> **STATED PROBLEM**
Return, verbatim, the lines of the data from the line containing "HKX: 9:09 -> 2:53" through the line containing "KZM: 10:39 -> 10:14", including both of those lines but omitting the pictures.

> **SUPPLIED RECORDS**
+ + + + + + +

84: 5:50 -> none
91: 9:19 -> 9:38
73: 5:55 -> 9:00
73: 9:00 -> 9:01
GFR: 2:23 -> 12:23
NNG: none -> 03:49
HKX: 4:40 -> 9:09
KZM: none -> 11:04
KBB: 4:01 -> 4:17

+ + + + + + +

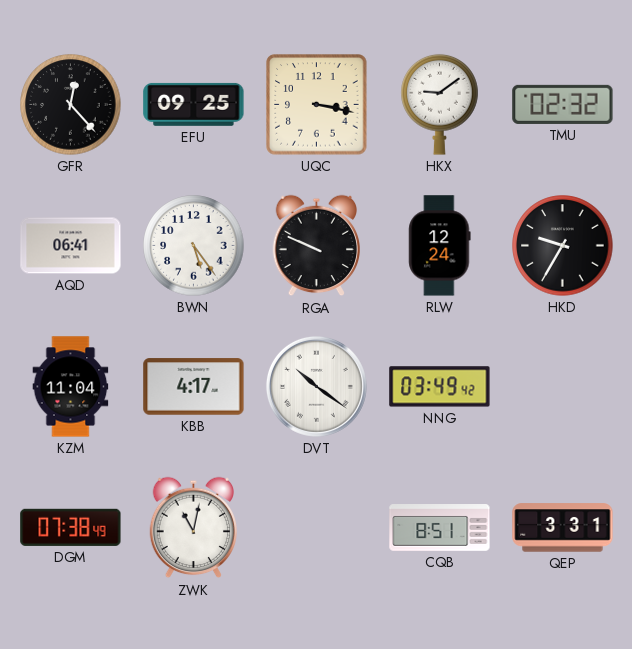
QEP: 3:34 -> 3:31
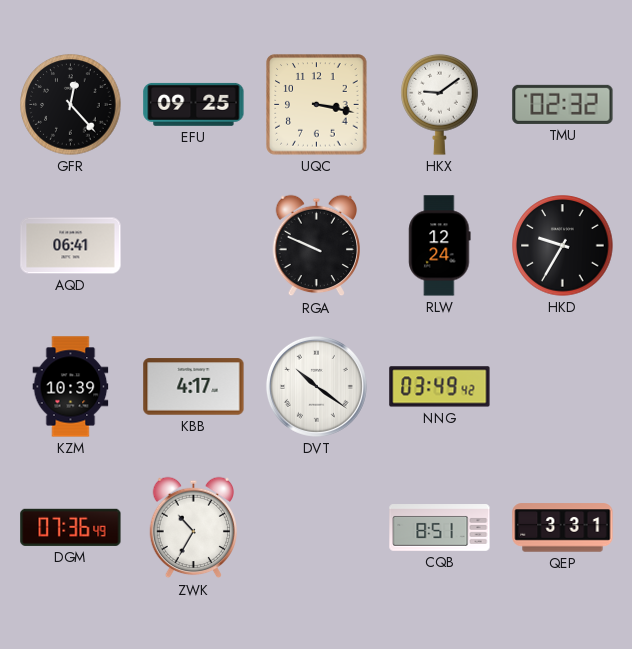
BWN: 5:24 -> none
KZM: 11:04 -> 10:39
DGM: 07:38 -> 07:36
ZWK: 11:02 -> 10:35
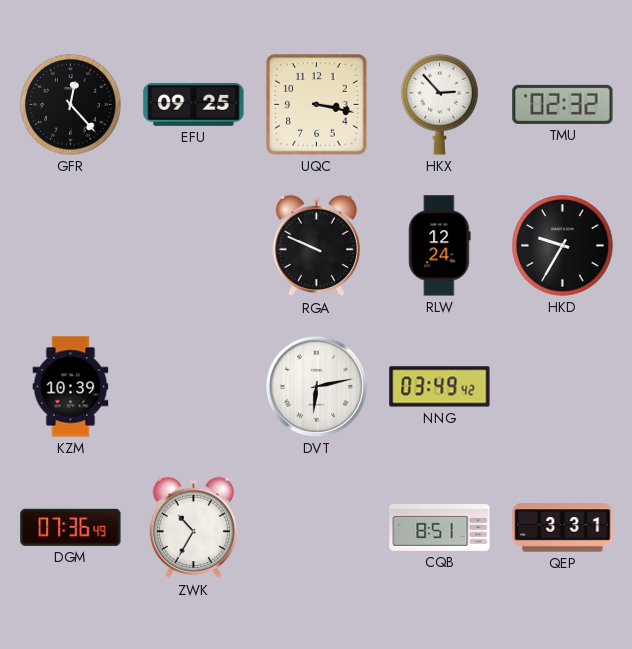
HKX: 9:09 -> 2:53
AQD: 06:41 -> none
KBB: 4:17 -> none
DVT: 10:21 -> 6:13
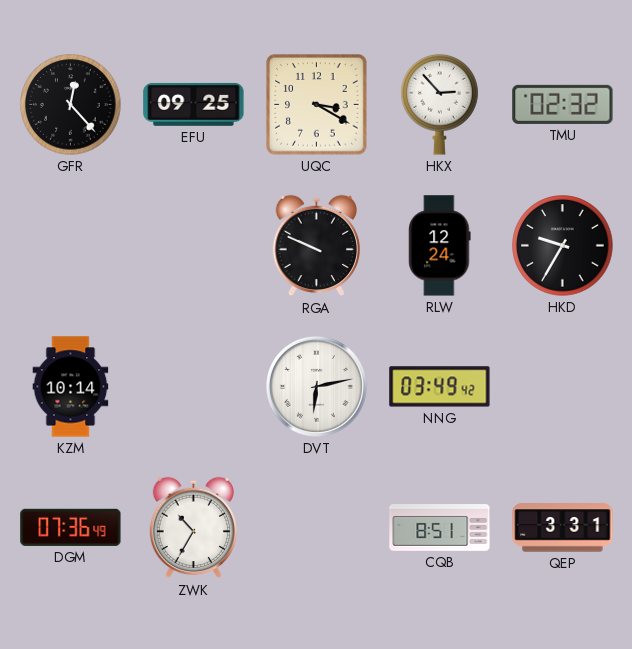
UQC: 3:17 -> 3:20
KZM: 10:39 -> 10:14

+ + + + + + +

> **OUTPUT**
HKX: 9:09 -> 2:53
AQD: 06:41 -> none
KBB: 4:17 -> none
DVT: 10:21 -> 6:13
UQC: 3:17 -> 3:20
KZM: 10:39 -> 10:14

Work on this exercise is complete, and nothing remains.